The output is the lines below from the one with "yellow triangle at" through the one with "green star at", both included, printed exactly and with no other line.

RECORDS FOR PROCESSING:

------------------------------

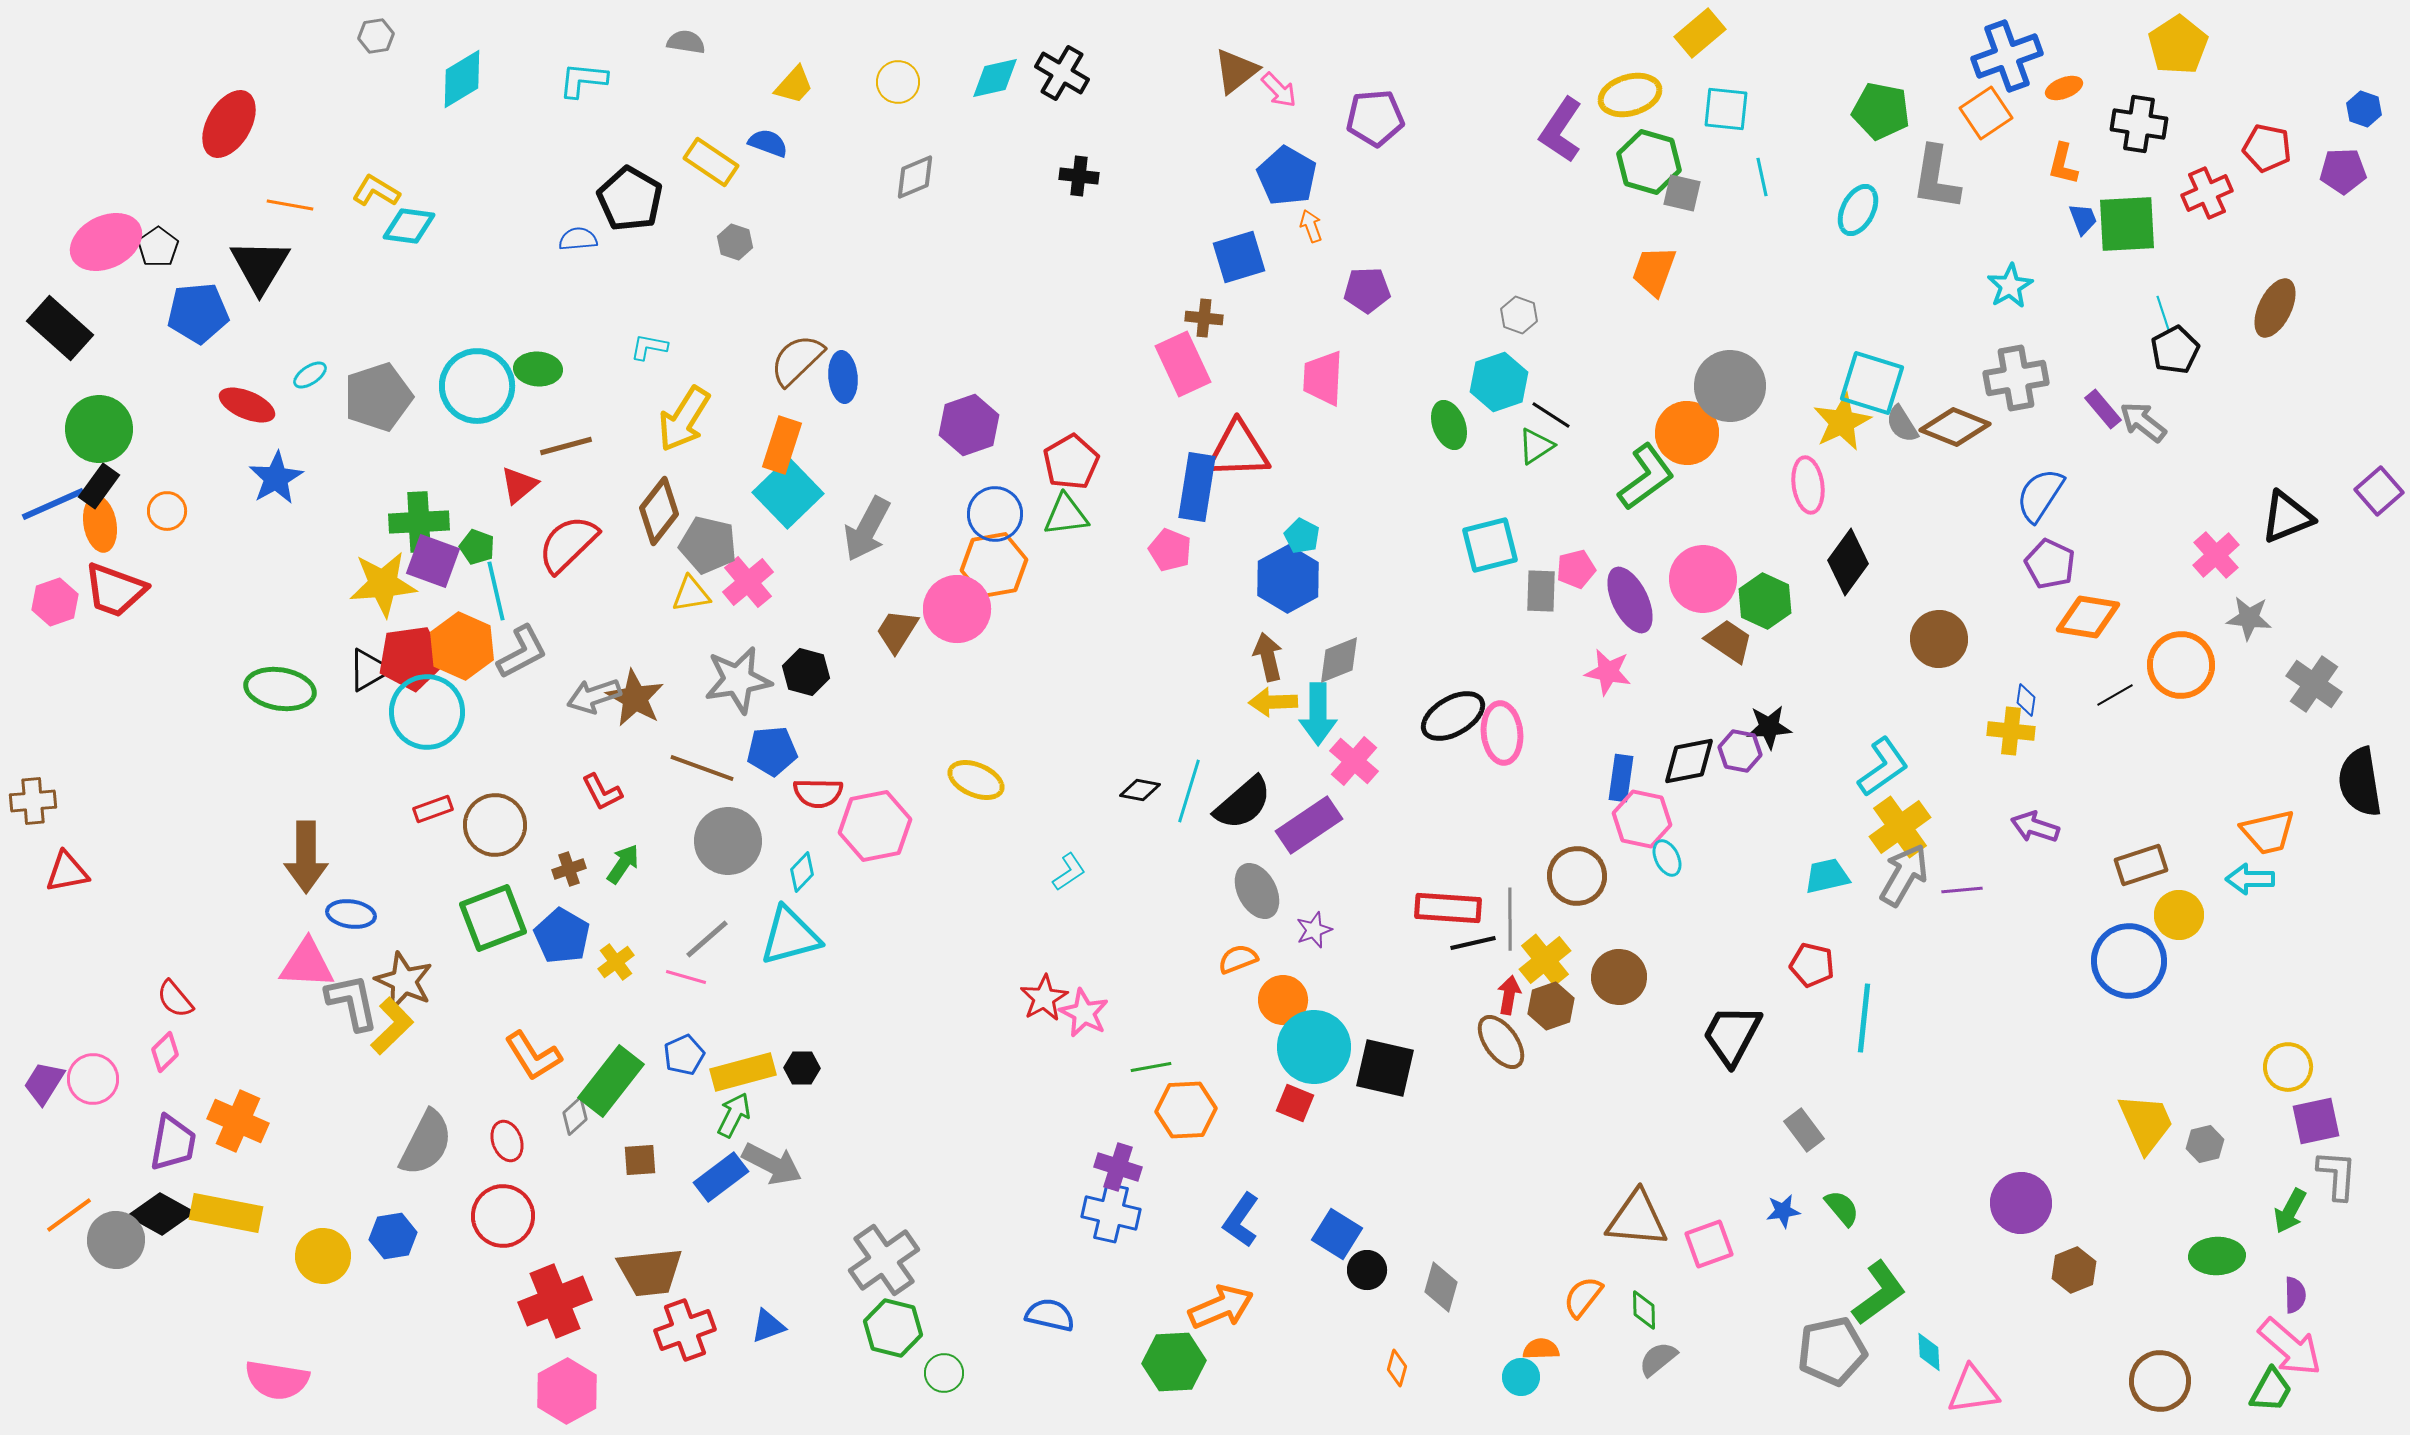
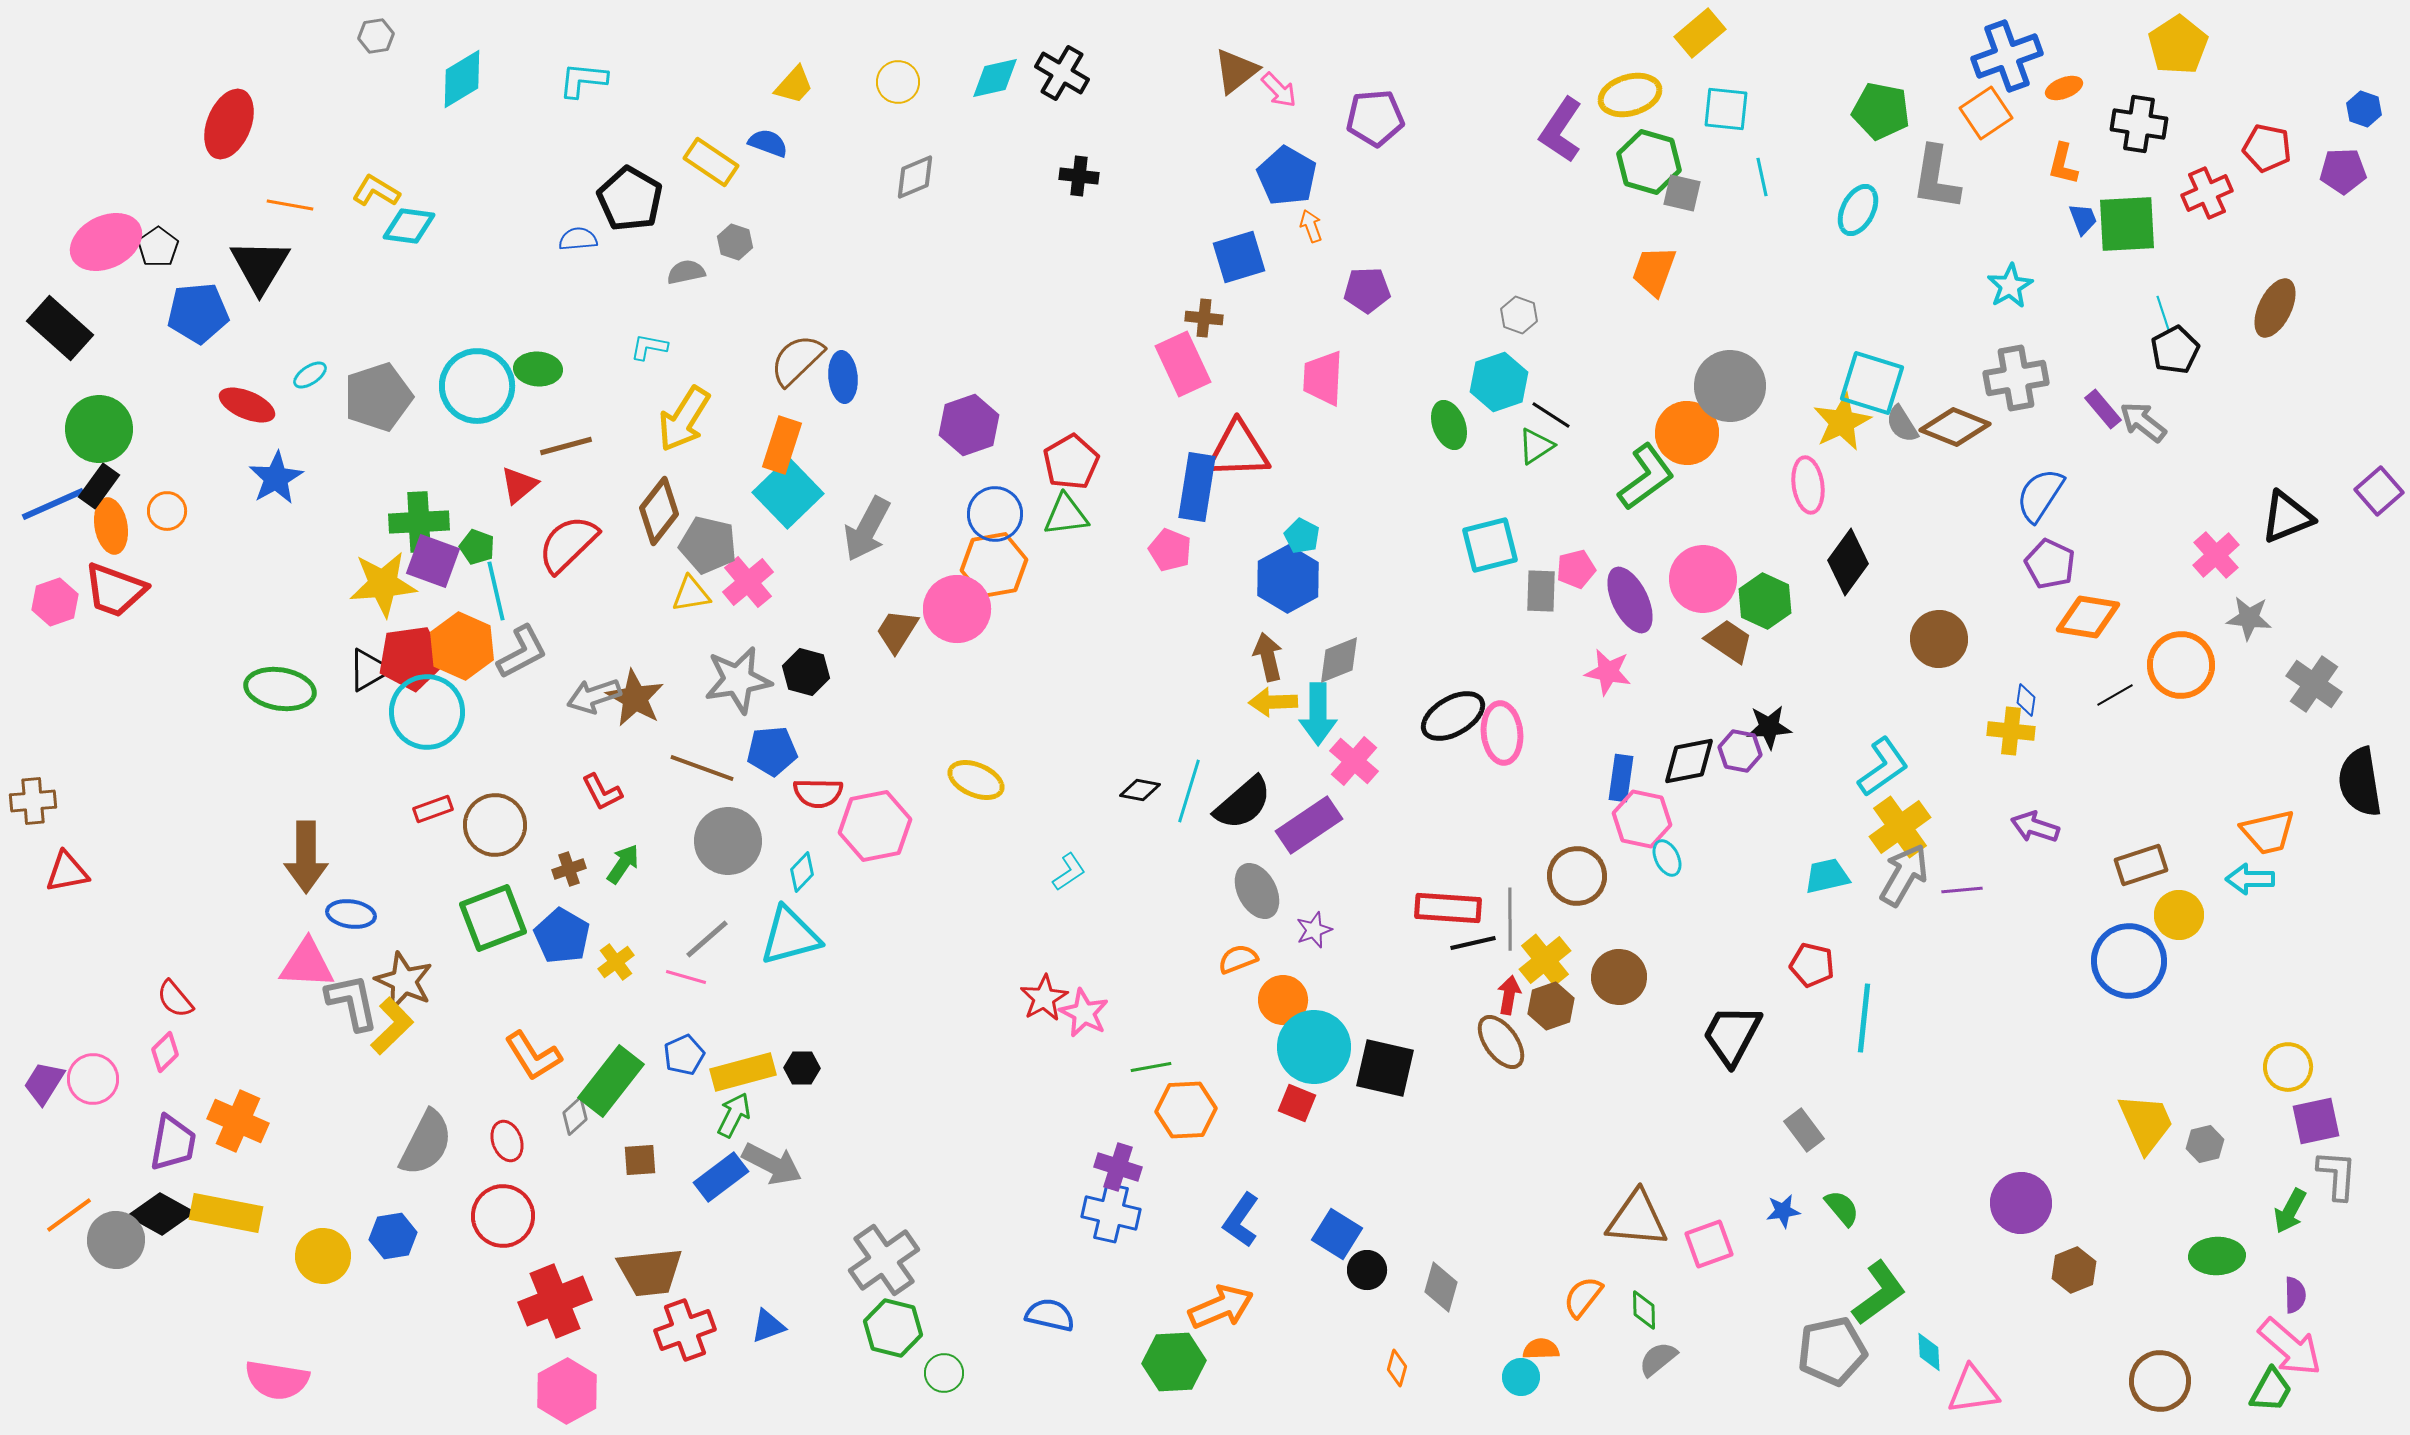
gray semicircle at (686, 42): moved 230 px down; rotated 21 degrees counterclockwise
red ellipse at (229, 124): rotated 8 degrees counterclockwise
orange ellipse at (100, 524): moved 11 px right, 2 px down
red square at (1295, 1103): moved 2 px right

------------------------------

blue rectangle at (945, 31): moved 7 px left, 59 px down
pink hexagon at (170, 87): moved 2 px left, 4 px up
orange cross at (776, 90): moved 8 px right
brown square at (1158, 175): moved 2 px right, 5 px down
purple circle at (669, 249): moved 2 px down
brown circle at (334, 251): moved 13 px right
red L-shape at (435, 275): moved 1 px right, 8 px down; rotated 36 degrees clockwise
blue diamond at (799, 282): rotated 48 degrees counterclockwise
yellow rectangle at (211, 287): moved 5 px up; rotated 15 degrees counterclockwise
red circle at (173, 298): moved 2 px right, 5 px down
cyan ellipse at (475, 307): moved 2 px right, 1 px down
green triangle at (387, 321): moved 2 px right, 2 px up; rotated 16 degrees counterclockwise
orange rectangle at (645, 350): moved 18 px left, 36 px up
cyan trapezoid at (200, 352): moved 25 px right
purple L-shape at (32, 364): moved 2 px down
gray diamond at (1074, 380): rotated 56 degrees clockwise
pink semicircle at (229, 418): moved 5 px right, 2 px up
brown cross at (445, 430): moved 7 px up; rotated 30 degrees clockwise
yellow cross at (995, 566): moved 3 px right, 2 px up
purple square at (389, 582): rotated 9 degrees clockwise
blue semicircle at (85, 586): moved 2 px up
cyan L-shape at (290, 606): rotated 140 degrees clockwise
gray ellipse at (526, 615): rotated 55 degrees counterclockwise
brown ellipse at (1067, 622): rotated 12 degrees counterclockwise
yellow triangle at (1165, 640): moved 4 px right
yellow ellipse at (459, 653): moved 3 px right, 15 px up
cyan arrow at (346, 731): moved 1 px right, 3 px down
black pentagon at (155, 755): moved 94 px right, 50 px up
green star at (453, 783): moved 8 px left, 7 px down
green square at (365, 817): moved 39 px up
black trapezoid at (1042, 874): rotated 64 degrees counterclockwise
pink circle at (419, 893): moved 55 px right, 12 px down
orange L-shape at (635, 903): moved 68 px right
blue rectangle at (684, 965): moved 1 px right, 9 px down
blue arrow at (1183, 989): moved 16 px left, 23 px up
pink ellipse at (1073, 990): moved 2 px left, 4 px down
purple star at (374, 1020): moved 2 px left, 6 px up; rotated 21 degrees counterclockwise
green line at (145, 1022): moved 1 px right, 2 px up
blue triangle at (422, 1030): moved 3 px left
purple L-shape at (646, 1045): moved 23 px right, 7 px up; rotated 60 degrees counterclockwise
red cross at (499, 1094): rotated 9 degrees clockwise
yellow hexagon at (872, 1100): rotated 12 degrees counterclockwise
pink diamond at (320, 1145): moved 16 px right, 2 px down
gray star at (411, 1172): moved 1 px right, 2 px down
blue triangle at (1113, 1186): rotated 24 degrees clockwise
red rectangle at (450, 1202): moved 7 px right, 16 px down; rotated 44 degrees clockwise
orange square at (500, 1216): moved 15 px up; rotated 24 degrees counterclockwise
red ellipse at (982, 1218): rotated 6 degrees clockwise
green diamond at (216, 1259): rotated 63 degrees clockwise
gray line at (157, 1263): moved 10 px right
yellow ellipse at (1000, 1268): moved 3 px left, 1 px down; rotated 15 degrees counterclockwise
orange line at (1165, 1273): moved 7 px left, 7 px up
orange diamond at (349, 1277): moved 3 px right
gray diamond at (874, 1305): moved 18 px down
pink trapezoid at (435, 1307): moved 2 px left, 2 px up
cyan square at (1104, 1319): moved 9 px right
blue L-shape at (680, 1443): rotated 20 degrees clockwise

------------------------------

RESPONSE:
yellow triangle at (1165, 640): moved 4 px right
yellow ellipse at (459, 653): moved 3 px right, 15 px up
cyan arrow at (346, 731): moved 1 px right, 3 px down
black pentagon at (155, 755): moved 94 px right, 50 px up
green star at (453, 783): moved 8 px left, 7 px down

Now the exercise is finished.